* _GOAL OF THE EXERCISE_: Here is a set of records. Copy them all exactly.

---------- AVAILABLE RECORDS

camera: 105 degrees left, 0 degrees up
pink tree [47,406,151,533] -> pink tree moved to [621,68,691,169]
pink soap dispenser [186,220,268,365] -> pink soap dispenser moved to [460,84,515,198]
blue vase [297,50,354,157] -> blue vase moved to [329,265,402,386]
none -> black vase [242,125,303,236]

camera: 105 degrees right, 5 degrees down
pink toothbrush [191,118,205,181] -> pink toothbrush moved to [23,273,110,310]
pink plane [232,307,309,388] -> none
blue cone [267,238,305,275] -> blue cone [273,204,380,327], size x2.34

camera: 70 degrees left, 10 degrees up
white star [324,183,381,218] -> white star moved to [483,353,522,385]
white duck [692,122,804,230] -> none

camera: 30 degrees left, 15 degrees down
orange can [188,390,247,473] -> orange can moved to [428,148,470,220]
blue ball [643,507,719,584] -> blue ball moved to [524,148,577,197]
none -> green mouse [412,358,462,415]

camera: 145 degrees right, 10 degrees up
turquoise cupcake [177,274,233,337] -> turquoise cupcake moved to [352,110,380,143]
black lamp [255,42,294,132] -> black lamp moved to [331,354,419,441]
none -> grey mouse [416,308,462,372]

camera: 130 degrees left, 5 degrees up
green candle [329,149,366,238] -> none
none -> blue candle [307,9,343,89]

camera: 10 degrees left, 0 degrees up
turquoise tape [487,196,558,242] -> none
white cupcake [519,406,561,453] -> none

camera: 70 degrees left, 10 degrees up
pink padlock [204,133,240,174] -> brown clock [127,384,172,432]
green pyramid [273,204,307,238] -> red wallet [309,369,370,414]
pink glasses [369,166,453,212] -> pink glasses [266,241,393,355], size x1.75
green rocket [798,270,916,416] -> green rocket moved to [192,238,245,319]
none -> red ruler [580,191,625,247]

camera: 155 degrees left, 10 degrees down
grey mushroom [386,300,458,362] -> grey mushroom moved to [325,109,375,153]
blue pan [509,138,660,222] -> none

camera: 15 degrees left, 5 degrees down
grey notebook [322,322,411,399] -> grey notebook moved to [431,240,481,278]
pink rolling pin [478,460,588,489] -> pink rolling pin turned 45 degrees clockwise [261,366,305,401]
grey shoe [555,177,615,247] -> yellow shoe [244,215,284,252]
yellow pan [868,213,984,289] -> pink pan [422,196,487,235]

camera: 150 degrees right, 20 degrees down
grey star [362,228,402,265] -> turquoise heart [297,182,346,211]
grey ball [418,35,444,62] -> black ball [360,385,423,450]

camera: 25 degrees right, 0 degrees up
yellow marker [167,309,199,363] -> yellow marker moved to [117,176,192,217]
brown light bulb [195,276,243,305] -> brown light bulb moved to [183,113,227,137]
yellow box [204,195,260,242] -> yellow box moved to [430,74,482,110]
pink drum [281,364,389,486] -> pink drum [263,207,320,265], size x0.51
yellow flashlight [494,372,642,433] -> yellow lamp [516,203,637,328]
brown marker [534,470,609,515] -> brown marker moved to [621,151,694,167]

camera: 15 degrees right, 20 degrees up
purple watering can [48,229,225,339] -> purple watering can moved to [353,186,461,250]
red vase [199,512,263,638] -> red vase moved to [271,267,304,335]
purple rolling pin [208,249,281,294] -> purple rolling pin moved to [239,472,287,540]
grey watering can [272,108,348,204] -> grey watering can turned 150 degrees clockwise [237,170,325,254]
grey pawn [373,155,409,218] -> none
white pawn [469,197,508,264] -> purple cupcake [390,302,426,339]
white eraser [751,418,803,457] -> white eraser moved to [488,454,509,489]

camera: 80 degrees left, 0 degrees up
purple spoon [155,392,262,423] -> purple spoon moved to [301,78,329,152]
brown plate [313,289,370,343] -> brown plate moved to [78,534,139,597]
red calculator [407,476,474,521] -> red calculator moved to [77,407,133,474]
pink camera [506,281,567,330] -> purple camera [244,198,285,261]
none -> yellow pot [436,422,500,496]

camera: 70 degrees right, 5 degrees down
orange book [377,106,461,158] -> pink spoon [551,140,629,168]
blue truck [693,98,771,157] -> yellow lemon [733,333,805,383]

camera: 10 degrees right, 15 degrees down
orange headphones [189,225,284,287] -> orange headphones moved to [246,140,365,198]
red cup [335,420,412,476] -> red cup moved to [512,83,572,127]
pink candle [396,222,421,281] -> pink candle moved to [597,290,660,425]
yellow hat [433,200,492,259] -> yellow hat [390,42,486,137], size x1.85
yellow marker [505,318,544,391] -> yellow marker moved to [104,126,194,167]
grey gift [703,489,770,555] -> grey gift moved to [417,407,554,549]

--------------------

* _REPLY_:
camera: 105 degrees left, 0 degrees up
pink tree [47,406,151,533] -> pink tree moved to [621,68,691,169]
pink soap dispenser [186,220,268,365] -> pink soap dispenser moved to [460,84,515,198]
blue vase [297,50,354,157] -> blue vase moved to [329,265,402,386]
none -> black vase [242,125,303,236]

camera: 105 degrees right, 5 degrees down
pink toothbrush [191,118,205,181] -> pink toothbrush moved to [23,273,110,310]
pink plane [232,307,309,388] -> none
blue cone [267,238,305,275] -> blue cone [273,204,380,327], size x2.34

camera: 70 degrees left, 10 degrees up
white star [324,183,381,218] -> white star moved to [483,353,522,385]
white duck [692,122,804,230] -> none

camera: 30 degrees left, 15 degrees down
orange can [188,390,247,473] -> orange can moved to [428,148,470,220]
blue ball [643,507,719,584] -> blue ball moved to [524,148,577,197]
none -> green mouse [412,358,462,415]

camera: 145 degrees right, 10 degrees up
turquoise cupcake [177,274,233,337] -> turquoise cupcake moved to [352,110,380,143]
black lamp [255,42,294,132] -> black lamp moved to [331,354,419,441]
none -> grey mouse [416,308,462,372]

camera: 130 degrees left, 5 degrees up
green candle [329,149,366,238] -> none
none -> blue candle [307,9,343,89]

camera: 10 degrees left, 0 degrees up
turquoise tape [487,196,558,242] -> none
white cupcake [519,406,561,453] -> none

camera: 70 degrees left, 10 degrees up
pink padlock [204,133,240,174] -> brown clock [127,384,172,432]
green pyramid [273,204,307,238] -> red wallet [309,369,370,414]
pink glasses [369,166,453,212] -> pink glasses [266,241,393,355], size x1.75
green rocket [798,270,916,416] -> green rocket moved to [192,238,245,319]
none -> red ruler [580,191,625,247]

camera: 155 degrees left, 10 degrees down
grey mushroom [386,300,458,362] -> grey mushroom moved to [325,109,375,153]
blue pan [509,138,660,222] -> none

camera: 15 degrees left, 5 degrees down
grey notebook [322,322,411,399] -> grey notebook moved to [431,240,481,278]
pink rolling pin [478,460,588,489] -> pink rolling pin turned 45 degrees clockwise [261,366,305,401]
grey shoe [555,177,615,247] -> yellow shoe [244,215,284,252]
yellow pan [868,213,984,289] -> pink pan [422,196,487,235]

camera: 150 degrees right, 20 degrees down
grey star [362,228,402,265] -> turquoise heart [297,182,346,211]
grey ball [418,35,444,62] -> black ball [360,385,423,450]

camera: 25 degrees right, 0 degrees up
yellow marker [167,309,199,363] -> yellow marker moved to [117,176,192,217]
brown light bulb [195,276,243,305] -> brown light bulb moved to [183,113,227,137]
yellow box [204,195,260,242] -> yellow box moved to [430,74,482,110]
pink drum [281,364,389,486] -> pink drum [263,207,320,265], size x0.51
yellow flashlight [494,372,642,433] -> yellow lamp [516,203,637,328]
brown marker [534,470,609,515] -> brown marker moved to [621,151,694,167]

camera: 15 degrees right, 20 degrees up
purple watering can [48,229,225,339] -> purple watering can moved to [353,186,461,250]
red vase [199,512,263,638] -> red vase moved to [271,267,304,335]
purple rolling pin [208,249,281,294] -> purple rolling pin moved to [239,472,287,540]
grey watering can [272,108,348,204] -> grey watering can turned 150 degrees clockwise [237,170,325,254]
grey pawn [373,155,409,218] -> none
white pawn [469,197,508,264] -> purple cupcake [390,302,426,339]
white eraser [751,418,803,457] -> white eraser moved to [488,454,509,489]

camera: 80 degrees left, 0 degrees up
purple spoon [155,392,262,423] -> purple spoon moved to [301,78,329,152]
brown plate [313,289,370,343] -> brown plate moved to [78,534,139,597]
red calculator [407,476,474,521] -> red calculator moved to [77,407,133,474]
pink camera [506,281,567,330] -> purple camera [244,198,285,261]
none -> yellow pot [436,422,500,496]

camera: 70 degrees right, 5 degrees down
orange book [377,106,461,158] -> pink spoon [551,140,629,168]
blue truck [693,98,771,157] -> yellow lemon [733,333,805,383]

camera: 10 degrees right, 15 degrees down
orange headphones [189,225,284,287] -> orange headphones moved to [246,140,365,198]
red cup [335,420,412,476] -> red cup moved to [512,83,572,127]
pink candle [396,222,421,281] -> pink candle moved to [597,290,660,425]
yellow hat [433,200,492,259] -> yellow hat [390,42,486,137], size x1.85
yellow marker [505,318,544,391] -> yellow marker moved to [104,126,194,167]
grey gift [703,489,770,555] -> grey gift moved to [417,407,554,549]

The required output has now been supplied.